TASK DIRECTIONS: Without including any pictures, reproduce all the lines below word for word.

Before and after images
▬▬▬▬▬▬▬▬▬▬

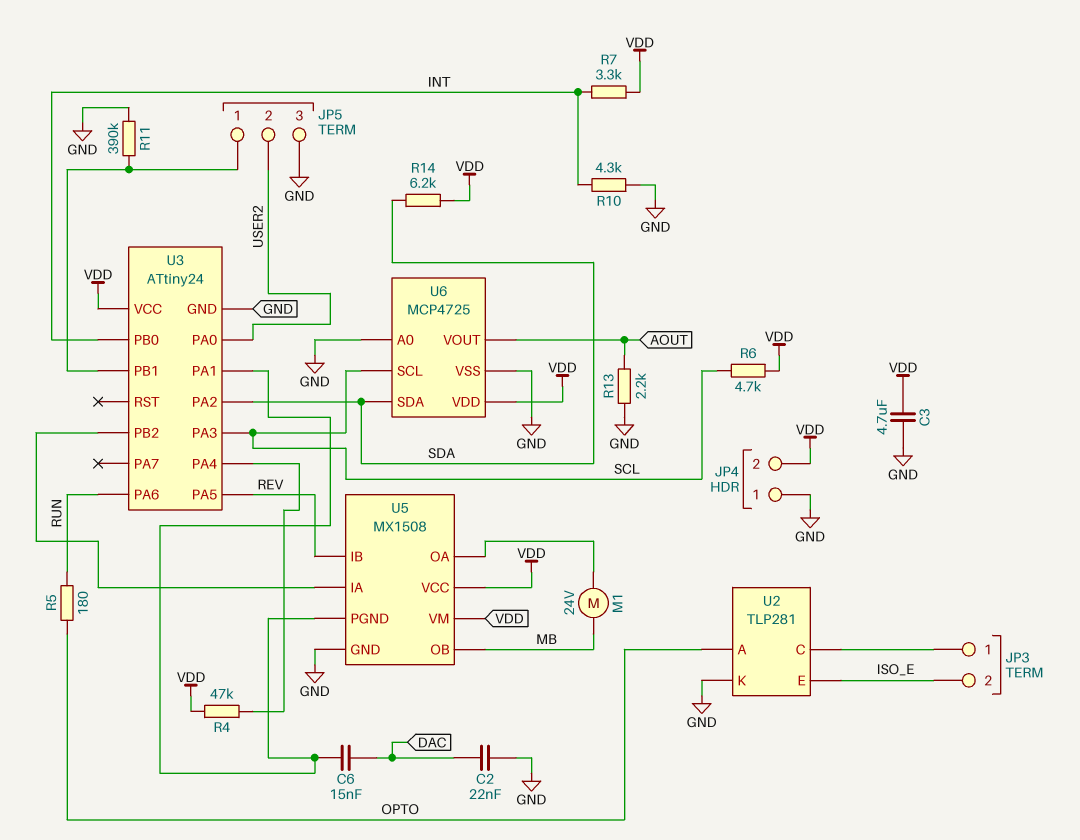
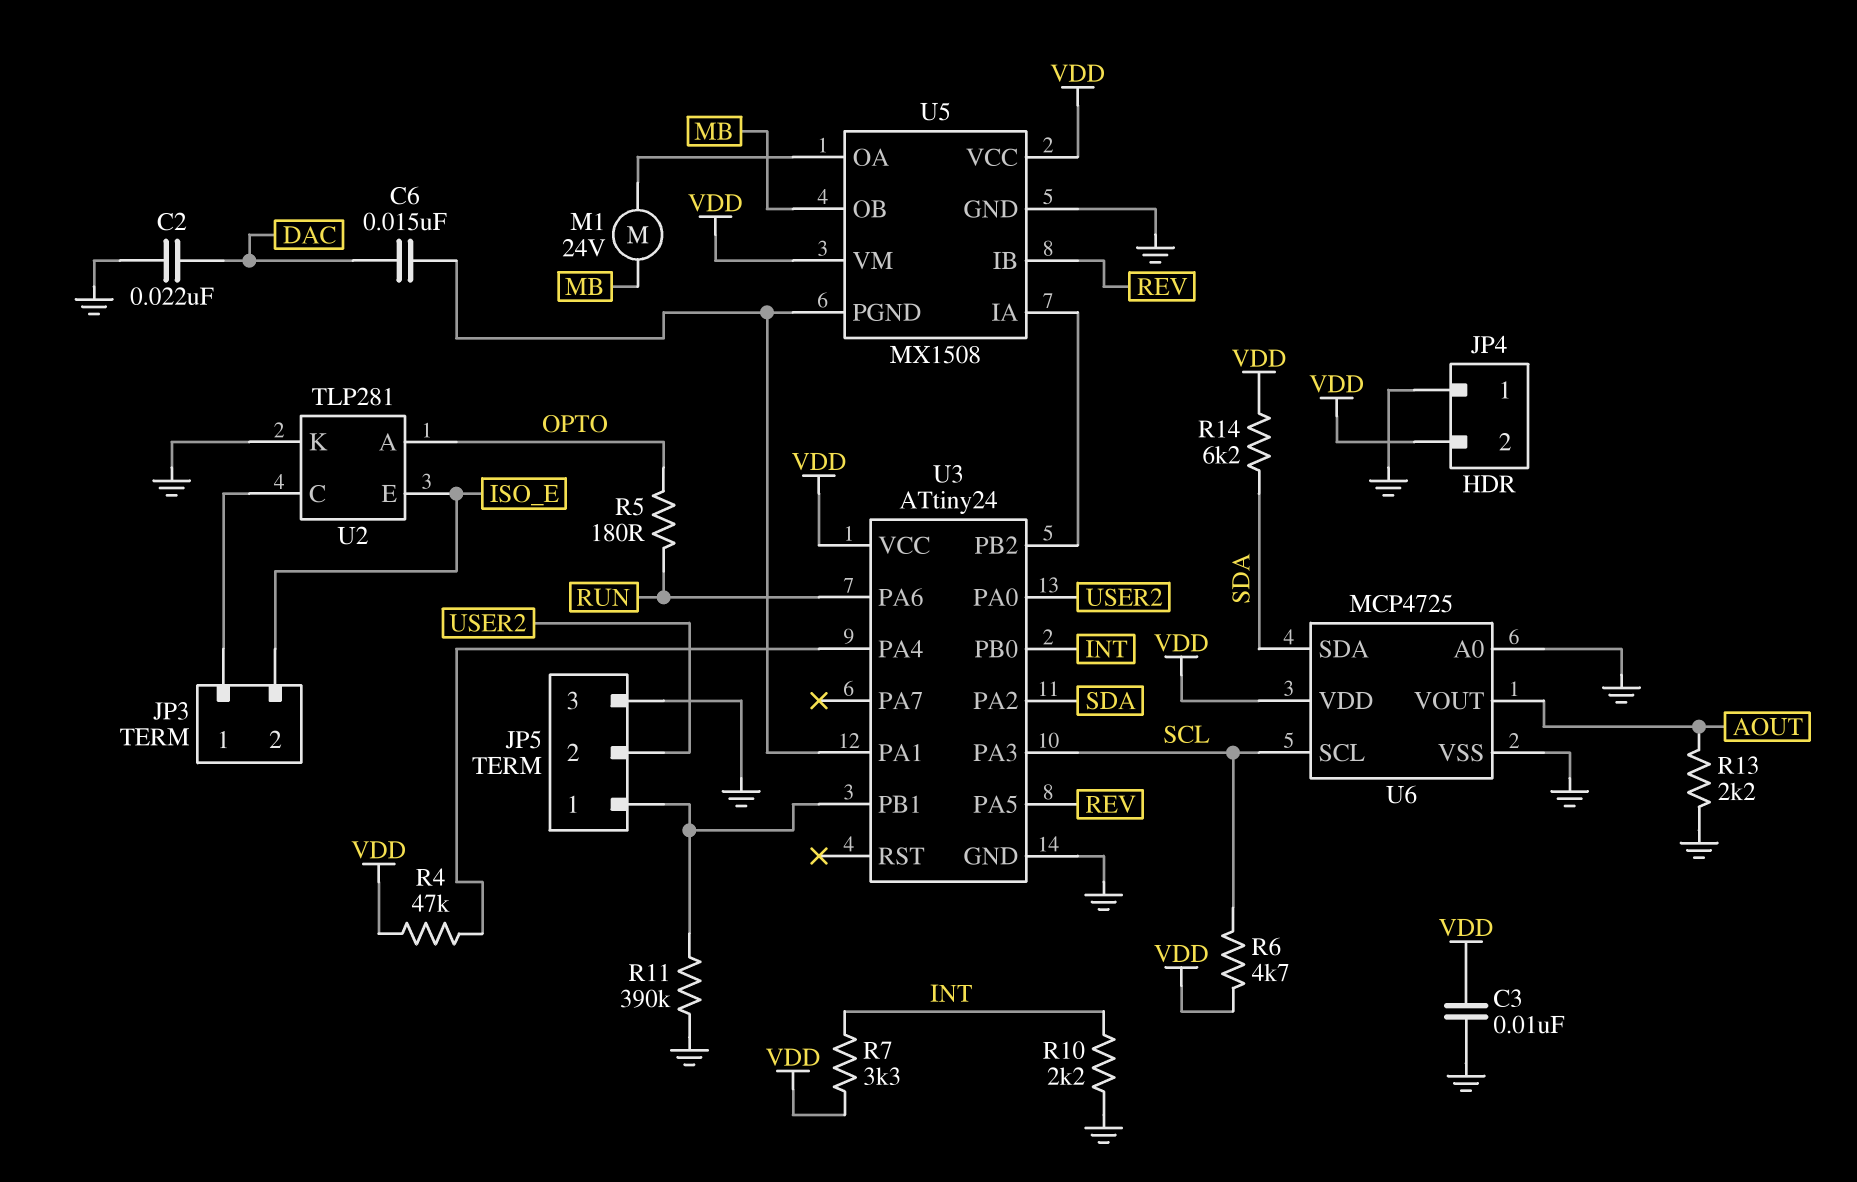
C3: 4.7uF (GND, VDD) -> 10nF (GND, VDD)
R10: 4.3k (GND, INT) -> 2.2k (GND, INT)

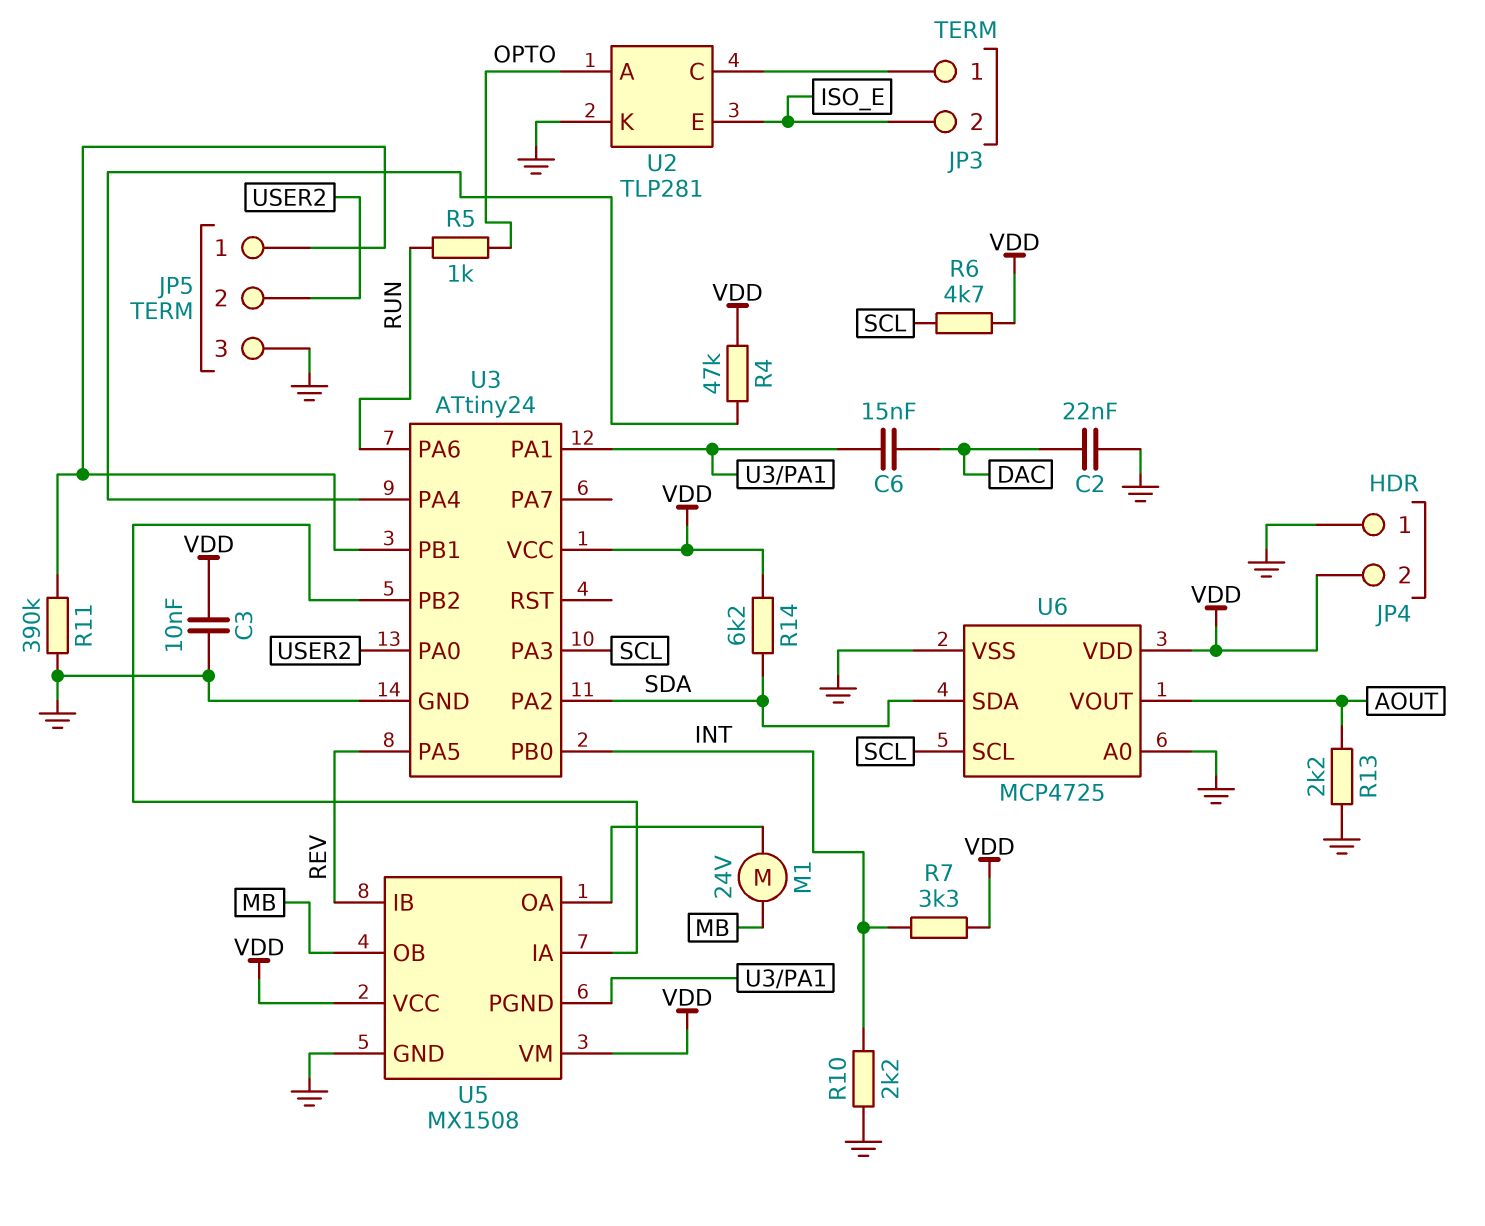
R5: 180 (OPTO, RUN) -> 1k (OPTO, RUN)

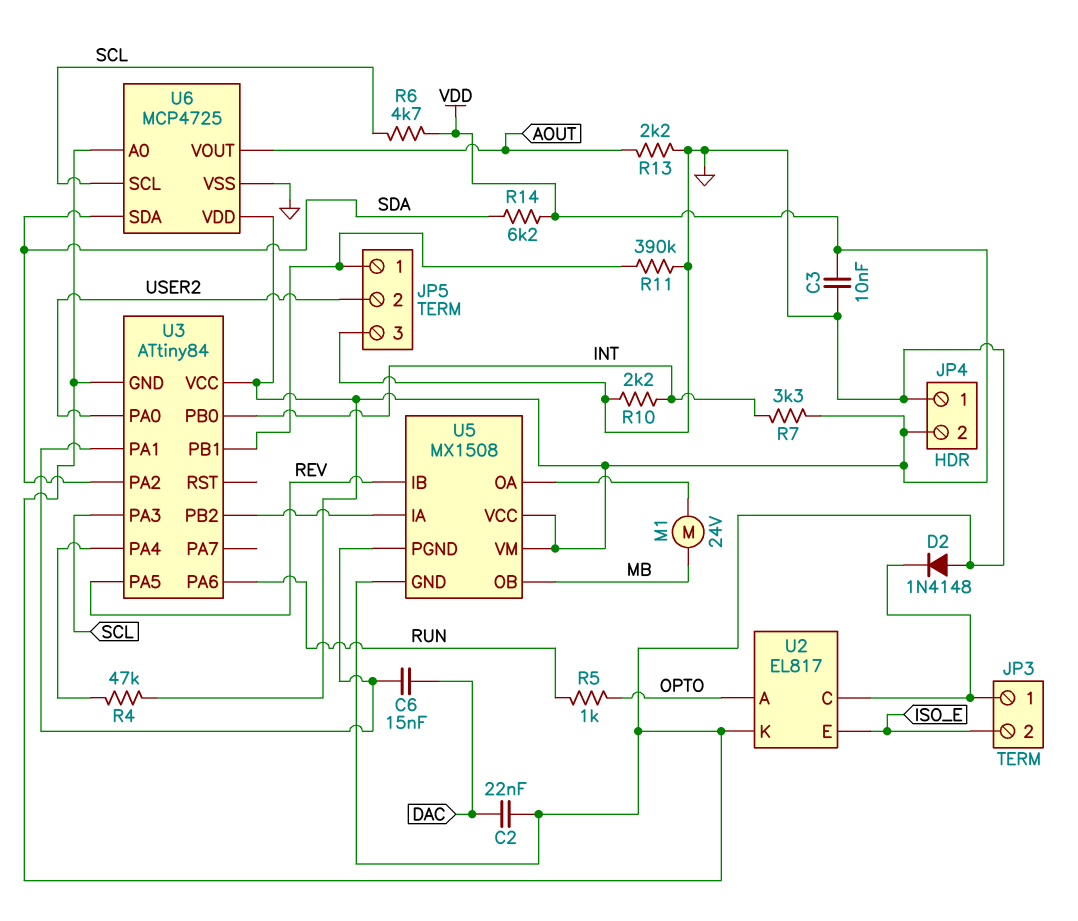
D2: none -> diode 1N4148 (A GND, K JP3/1)
U2: TLP281 -> EL817
U3: ATtiny24 -> ATtiny84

▬▬▬▬▬▬▬▬▬▬

SOLUTION FOR THIS TASK:
C3: 4.7uF (GND, VDD) -> 10nF (GND, VDD)
R10: 4.3k (GND, INT) -> 2.2k (GND, INT)

R5: 180 (OPTO, RUN) -> 1k (OPTO, RUN)

D2: none -> diode 1N4148 (A GND, K JP3/1)
U2: TLP281 -> EL817
U3: ATtiny24 -> ATtiny84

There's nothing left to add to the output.